BEGIN Materials provided

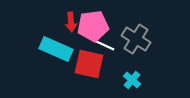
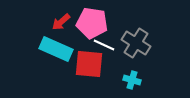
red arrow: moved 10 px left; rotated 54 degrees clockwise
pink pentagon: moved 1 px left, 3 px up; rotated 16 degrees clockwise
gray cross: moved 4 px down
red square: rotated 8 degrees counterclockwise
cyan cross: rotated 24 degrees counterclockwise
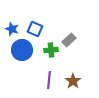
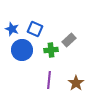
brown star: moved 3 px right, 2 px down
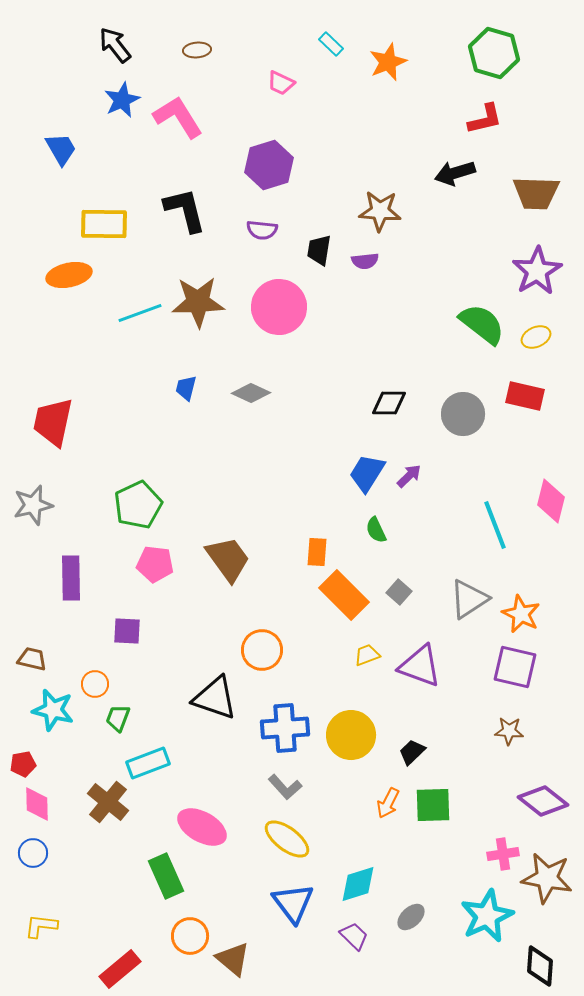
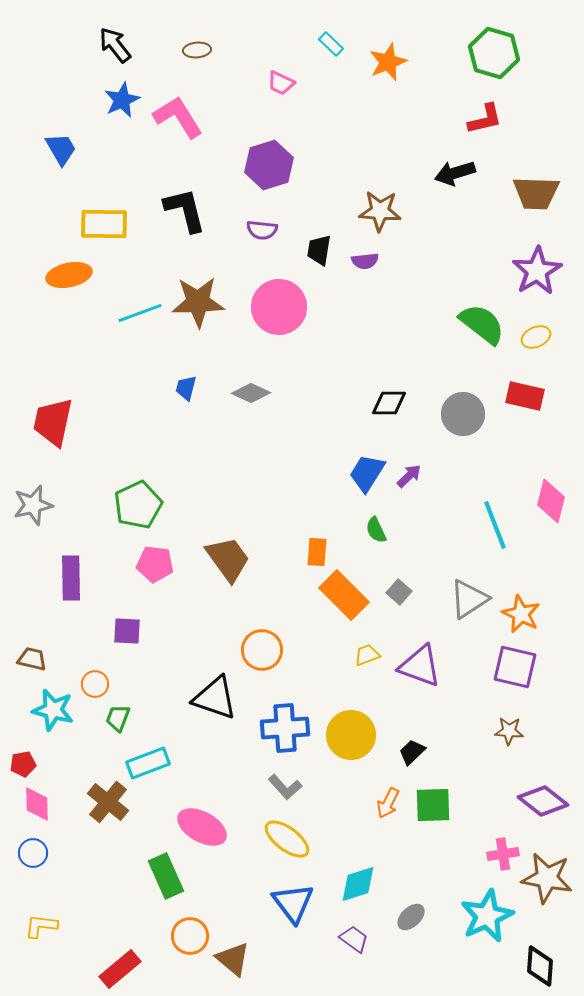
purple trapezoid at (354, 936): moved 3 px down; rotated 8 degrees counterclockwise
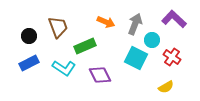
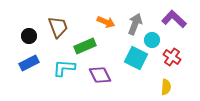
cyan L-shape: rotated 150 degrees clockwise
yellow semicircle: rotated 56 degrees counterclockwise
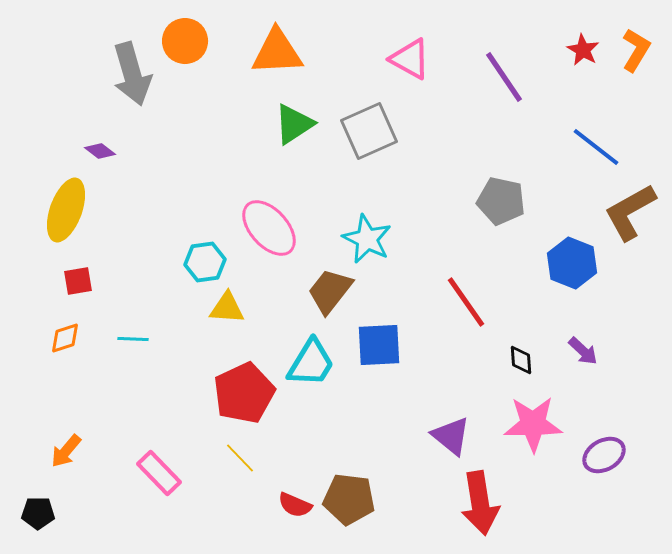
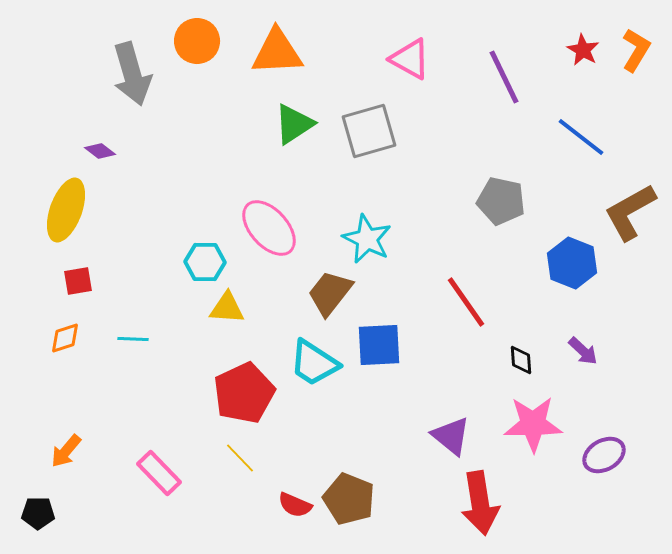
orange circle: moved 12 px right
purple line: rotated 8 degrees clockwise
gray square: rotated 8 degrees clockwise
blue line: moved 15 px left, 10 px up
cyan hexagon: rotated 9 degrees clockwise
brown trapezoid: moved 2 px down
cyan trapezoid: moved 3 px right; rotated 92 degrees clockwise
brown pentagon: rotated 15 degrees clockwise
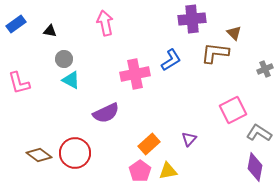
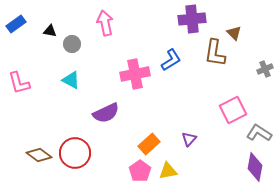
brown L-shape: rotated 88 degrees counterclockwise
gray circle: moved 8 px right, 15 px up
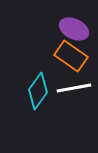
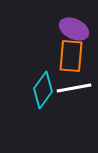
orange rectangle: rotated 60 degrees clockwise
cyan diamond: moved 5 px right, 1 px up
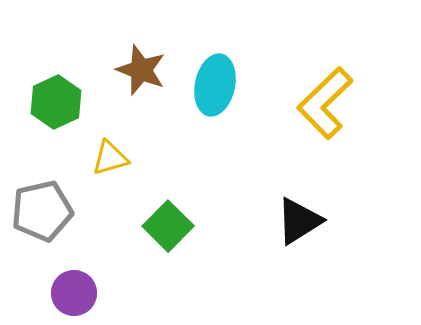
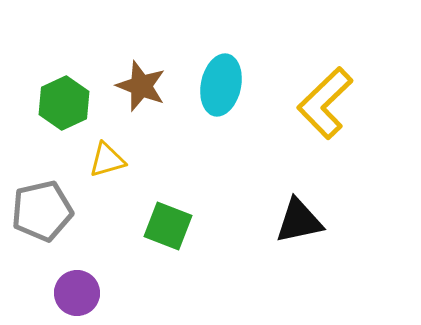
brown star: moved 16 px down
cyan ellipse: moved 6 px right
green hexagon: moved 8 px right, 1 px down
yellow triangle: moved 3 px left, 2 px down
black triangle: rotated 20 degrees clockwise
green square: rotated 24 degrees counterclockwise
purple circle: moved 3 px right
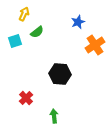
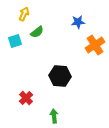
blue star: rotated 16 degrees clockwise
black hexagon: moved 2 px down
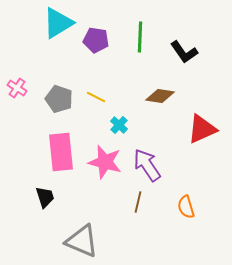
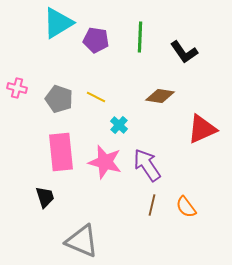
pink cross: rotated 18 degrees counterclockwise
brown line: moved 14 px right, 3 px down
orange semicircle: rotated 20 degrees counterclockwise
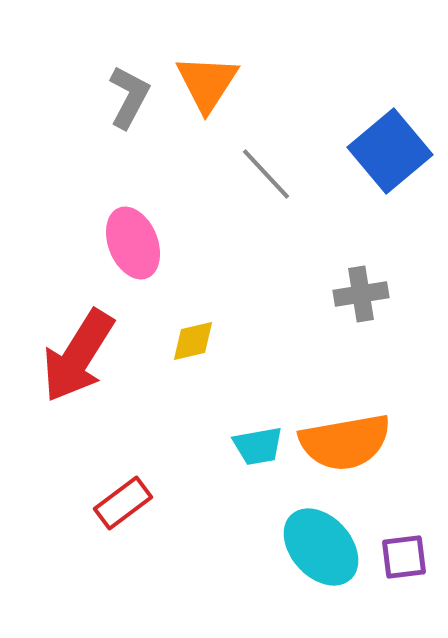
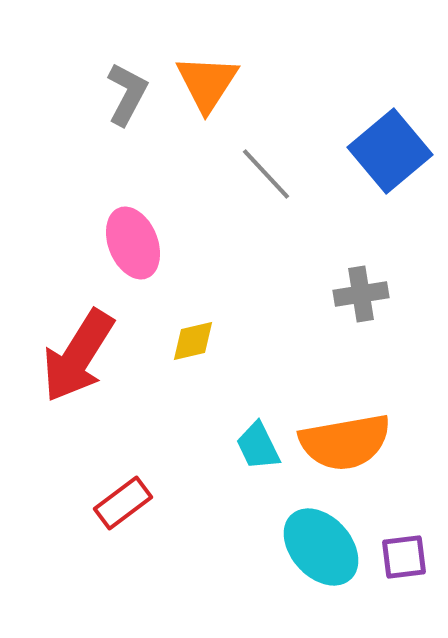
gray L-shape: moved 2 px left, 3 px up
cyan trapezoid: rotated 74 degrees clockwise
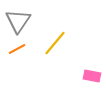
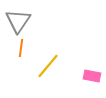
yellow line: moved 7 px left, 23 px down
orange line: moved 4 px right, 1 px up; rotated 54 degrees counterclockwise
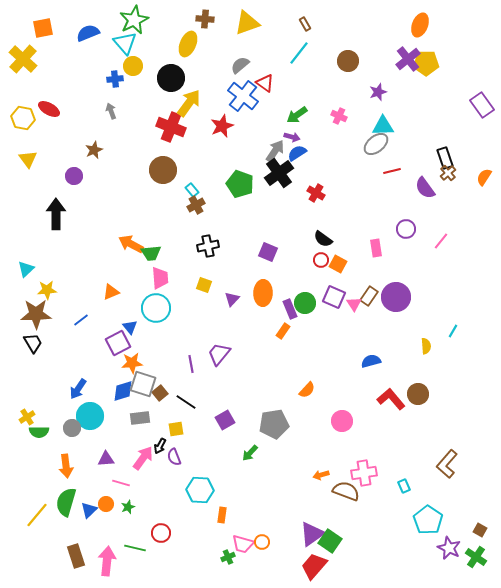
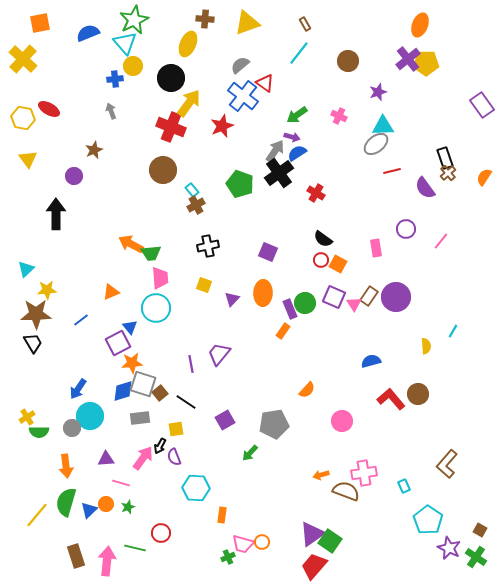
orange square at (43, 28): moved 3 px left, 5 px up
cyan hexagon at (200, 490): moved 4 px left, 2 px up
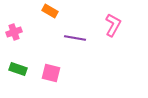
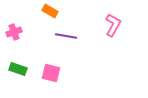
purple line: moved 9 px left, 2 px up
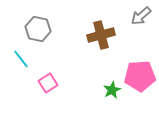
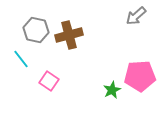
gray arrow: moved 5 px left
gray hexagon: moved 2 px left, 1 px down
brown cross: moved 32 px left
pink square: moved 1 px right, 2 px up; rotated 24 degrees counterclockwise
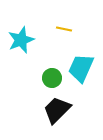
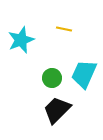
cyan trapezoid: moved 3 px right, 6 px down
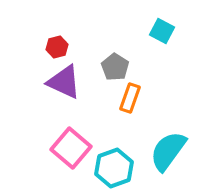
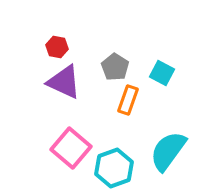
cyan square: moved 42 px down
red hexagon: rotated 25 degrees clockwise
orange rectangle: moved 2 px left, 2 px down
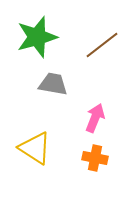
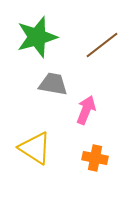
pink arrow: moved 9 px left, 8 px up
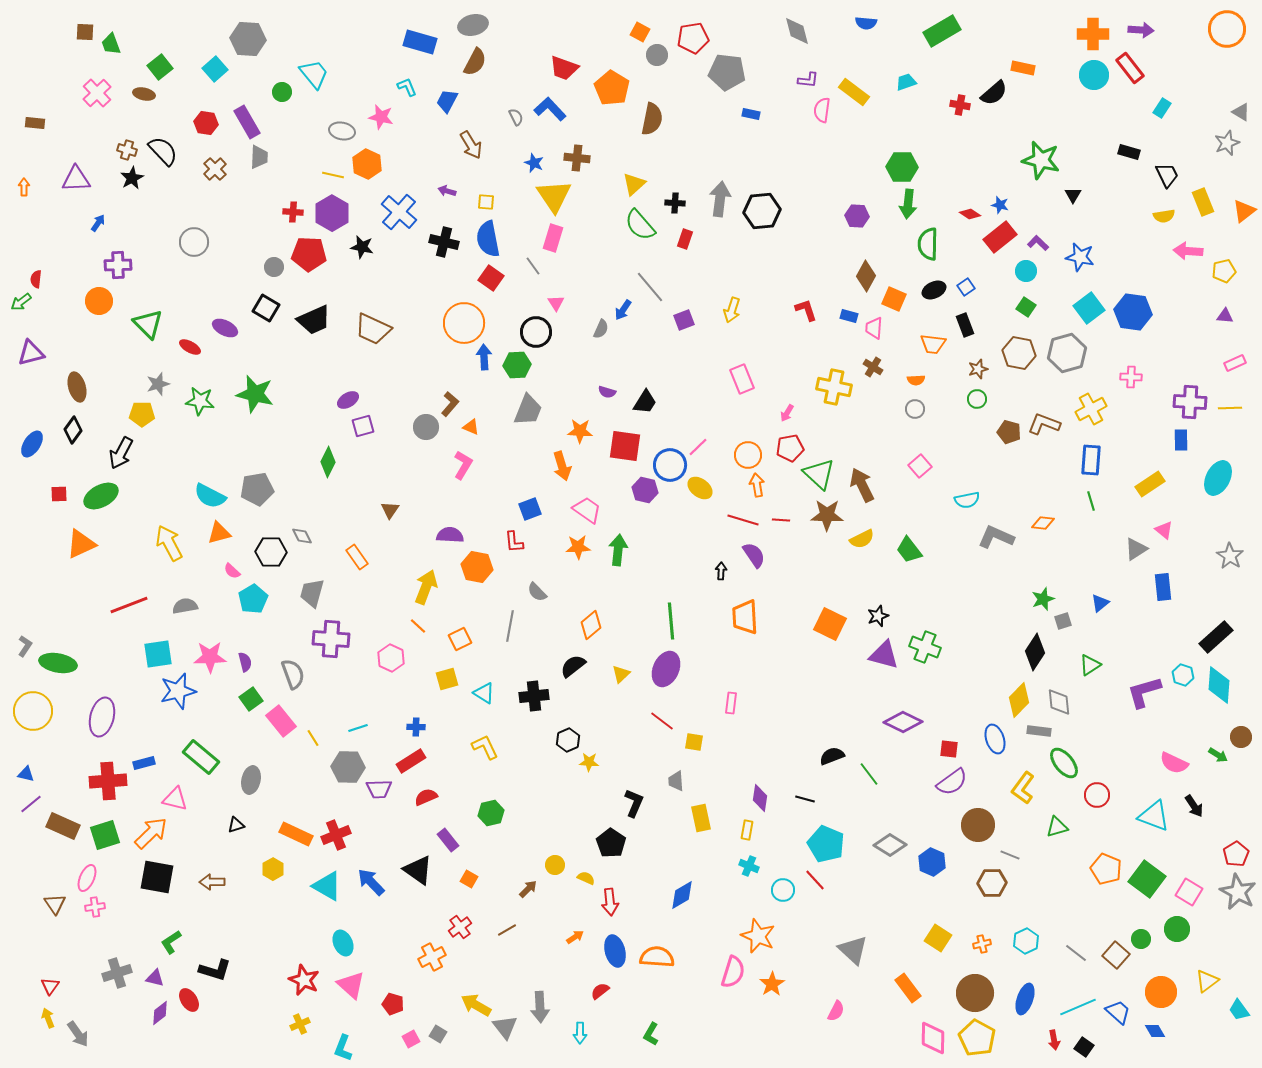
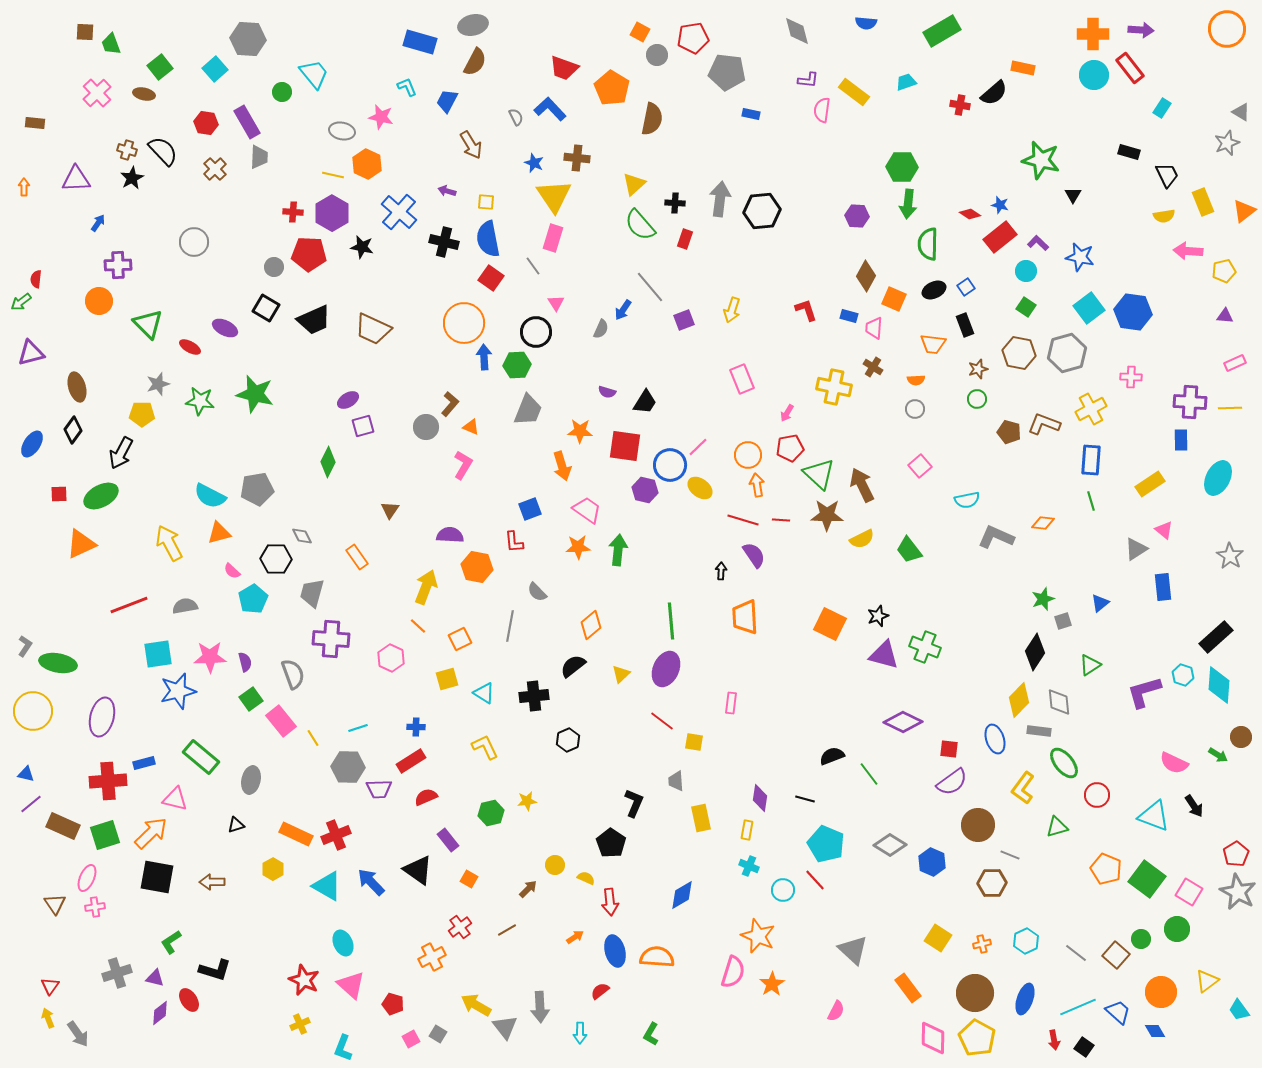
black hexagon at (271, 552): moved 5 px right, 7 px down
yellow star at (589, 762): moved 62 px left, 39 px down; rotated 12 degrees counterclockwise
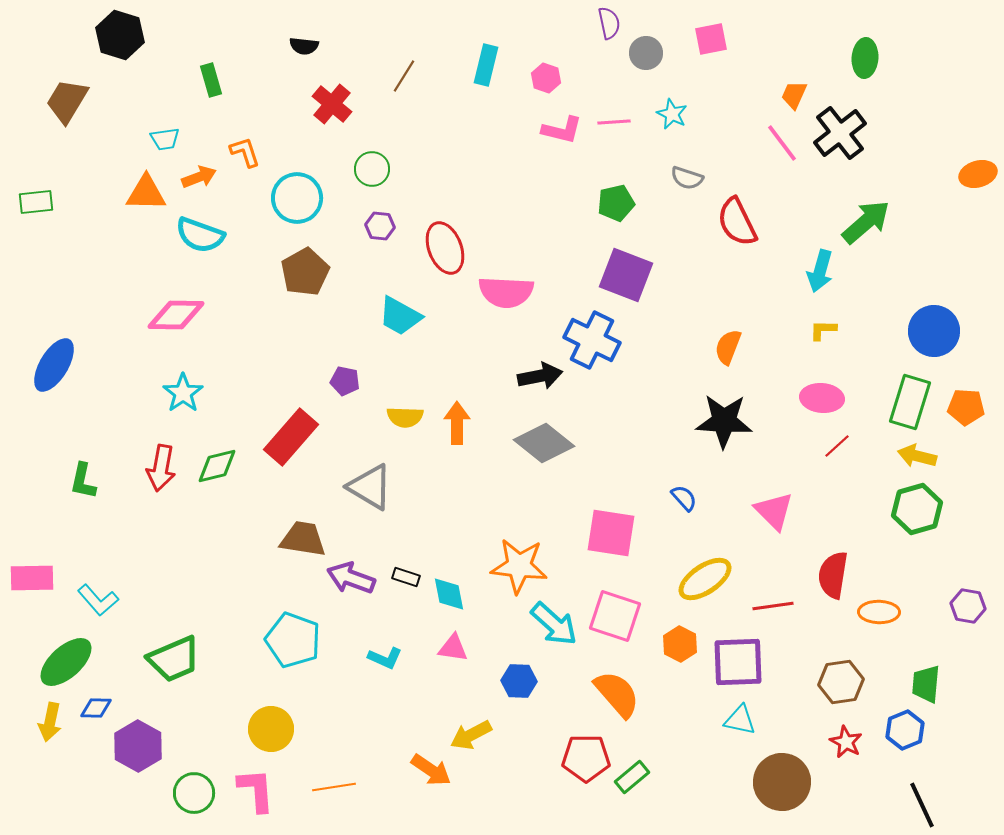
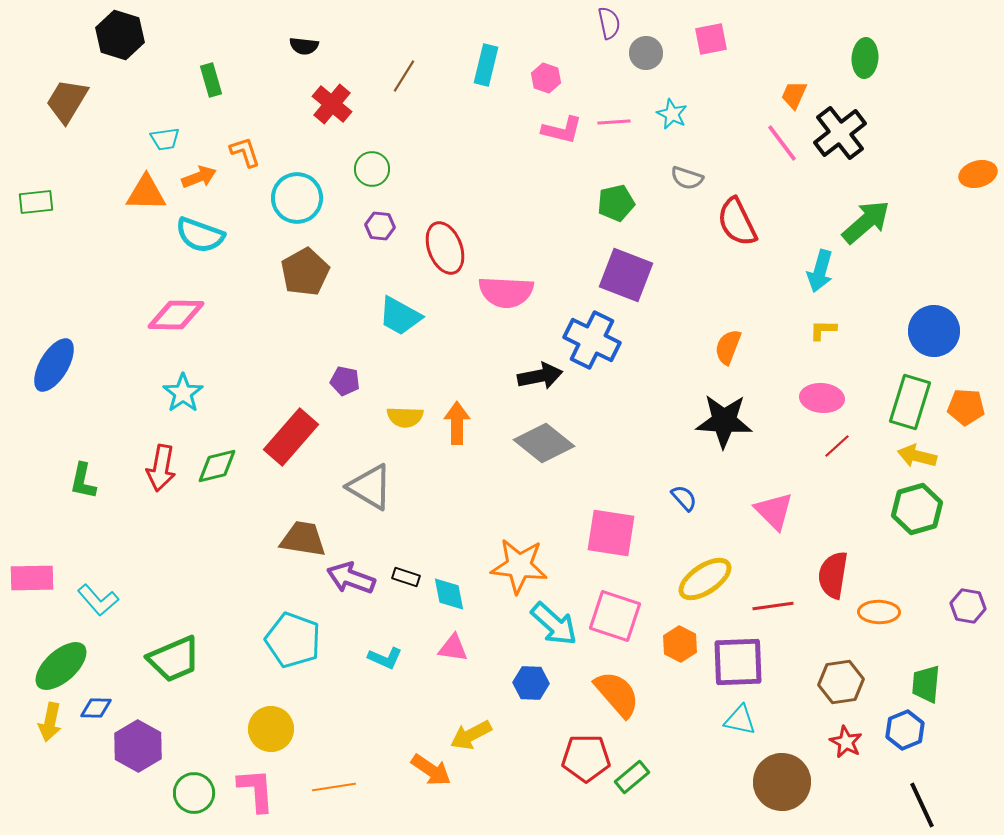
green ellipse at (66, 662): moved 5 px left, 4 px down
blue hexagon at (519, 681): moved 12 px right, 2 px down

END Materials provided

Exercise prompt: Exactly what appears in the records above must be returned, apart from the pictures.

Solved exercise:
red arrow: moved 10 px left; rotated 54 degrees clockwise
pink pentagon: moved 1 px left, 3 px up; rotated 16 degrees clockwise
gray cross: moved 4 px down
red square: rotated 8 degrees counterclockwise
cyan cross: rotated 24 degrees counterclockwise
brown star: moved 3 px right, 2 px down
purple trapezoid at (354, 936): moved 3 px down; rotated 8 degrees counterclockwise
cyan L-shape: rotated 150 degrees clockwise
yellow semicircle: rotated 56 degrees counterclockwise
orange circle: moved 12 px right
purple line: rotated 8 degrees clockwise
gray square: rotated 8 degrees clockwise
blue line: moved 15 px left, 10 px up
cyan hexagon: rotated 9 degrees clockwise
brown trapezoid: moved 2 px down
cyan trapezoid: moved 3 px right; rotated 92 degrees clockwise
brown pentagon: rotated 15 degrees clockwise
brown L-shape: rotated 88 degrees counterclockwise
gray circle: moved 8 px right, 15 px up
orange rectangle: rotated 60 degrees clockwise
cyan diamond: moved 5 px right, 1 px up
brown star: moved 16 px down
cyan ellipse: moved 6 px right
green hexagon: moved 8 px right, 1 px down
yellow triangle: moved 3 px left, 2 px down
black triangle: rotated 20 degrees clockwise
green square: rotated 24 degrees counterclockwise
purple circle: moved 3 px right
blue star: rotated 16 degrees clockwise
black hexagon: moved 2 px down
pink cross: rotated 18 degrees counterclockwise
brown line: moved 14 px right, 3 px down
orange semicircle: rotated 20 degrees counterclockwise
gray L-shape: moved 2 px left, 3 px up
cyan trapezoid: rotated 74 degrees clockwise
yellow line: moved 7 px left, 23 px down
orange line: moved 4 px right, 1 px up; rotated 54 degrees counterclockwise
orange square at (43, 28): moved 3 px left, 5 px up
cyan hexagon at (200, 490): moved 4 px left, 2 px up
purple line: moved 9 px left, 2 px up
gray arrow: moved 5 px left
gray hexagon: moved 2 px left, 1 px down
brown cross: moved 32 px left
pink square: moved 1 px right, 2 px up; rotated 24 degrees counterclockwise
cyan trapezoid: moved 3 px right, 6 px down
cyan square: moved 42 px down
red hexagon: rotated 25 degrees clockwise
orange rectangle: moved 2 px left, 2 px down
pink arrow: moved 9 px left, 8 px up
black hexagon at (271, 552): moved 5 px right, 7 px down
yellow star at (589, 762): moved 62 px left, 39 px down; rotated 12 degrees counterclockwise
green ellipse at (66, 662): moved 5 px left, 4 px down
blue hexagon at (519, 681): moved 12 px right, 2 px down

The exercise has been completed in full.